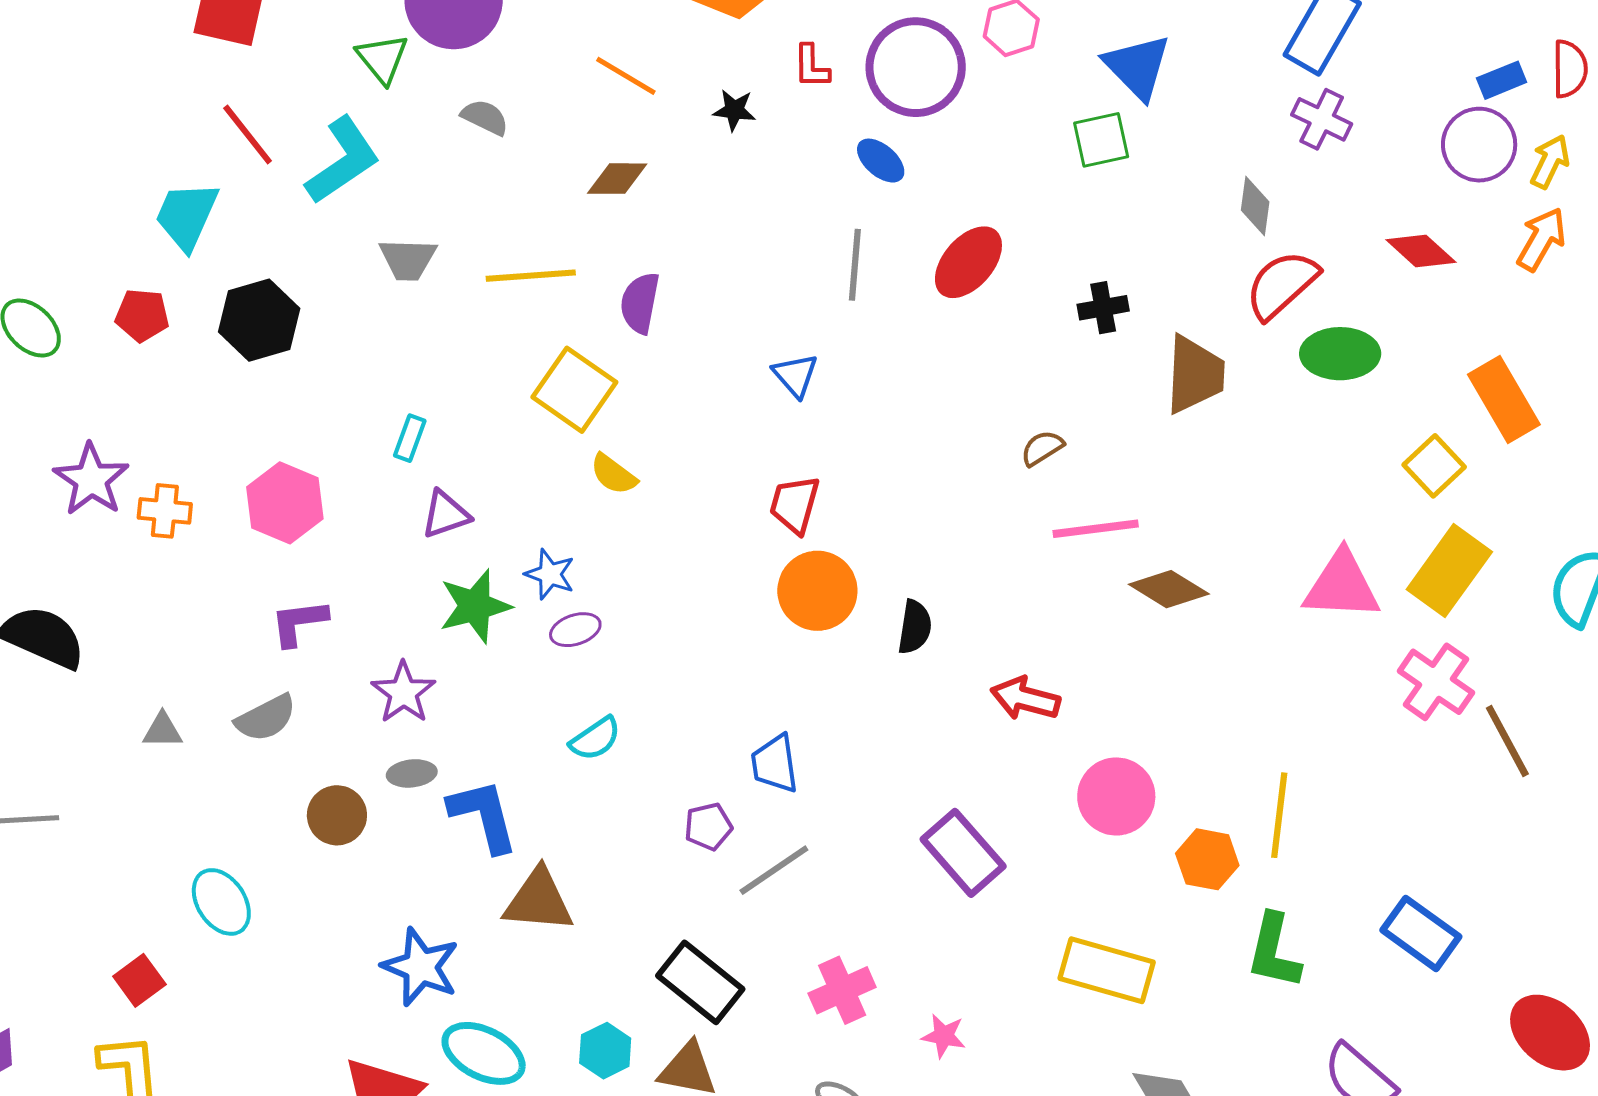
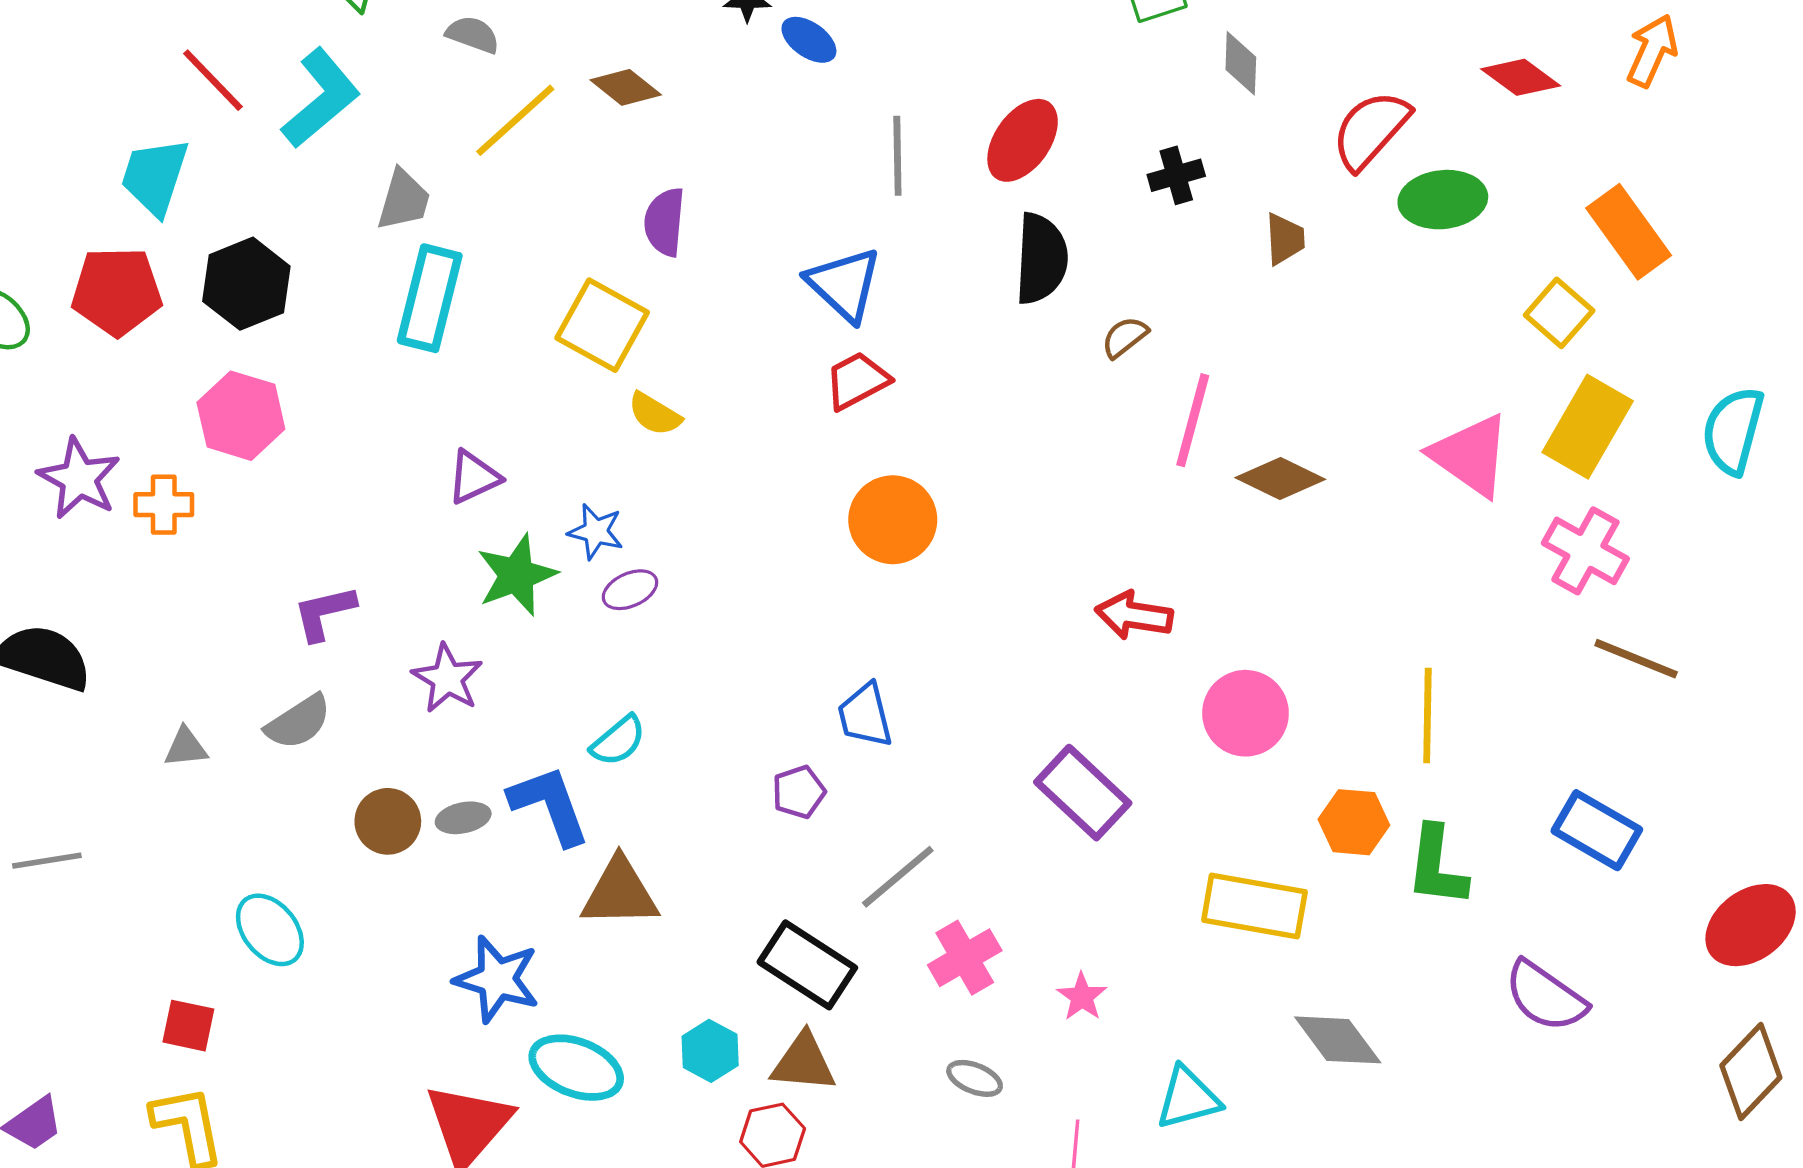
blue ellipse: (881, 161) -> (809, 40), moved
brown diamond: (617, 179) -> (626, 87), turned 44
gray diamond: (1255, 206) -> (1241, 63), moved
gray trapezoid: (408, 259) -> (404, 200), turned -70
yellow line: (531, 276) -> (515, 120), moved, turned -32
red pentagon: (142, 315) -> (117, 291), size x1.5
blue triangle: (795, 375) -> (844, 284), size x1.5
brown trapezoid: (1195, 375) -> (1285, 239), size x0.6
cyan rectangle: (410, 438) -> (430, 298), moved, size x2.0
pink hexagon: (285, 503) -> (241, 416), moved
red trapezoid: (795, 505) -> (857, 381), moved, turned 52
pink line: (1096, 529) -> (1193, 420), turned -62
pink triangle: (1342, 586) -> (1471, 455), turned 38
black semicircle: (915, 627) -> (1041, 259), moved, size x1.5
cyan semicircle: (595, 739) -> (618, 741), moved
brown line: (1507, 741) -> (1636, 659), moved, turned -34
gray ellipse: (412, 773) -> (463, 818), moved
orange hexagon: (1207, 859) -> (1354, 822), moved
gray line: (774, 870) -> (898, 877), moved
red square: (139, 980) -> (188, 1026), turned -36
red ellipse: (1550, 1033) -> (1751, 925), turned -72
pink star: (944, 1036) -> (1082, 997), turned 30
* * * *
_Exercise requirements_
The output is the lines from the start of the data above through the line containing "red pentagon: (142, 315)", unchanged, with any picture left out.

_Result of the task_
blue ellipse: (881, 161) -> (809, 40), moved
brown diamond: (617, 179) -> (626, 87), turned 44
gray diamond: (1255, 206) -> (1241, 63), moved
gray trapezoid: (408, 259) -> (404, 200), turned -70
yellow line: (531, 276) -> (515, 120), moved, turned -32
red pentagon: (142, 315) -> (117, 291), size x1.5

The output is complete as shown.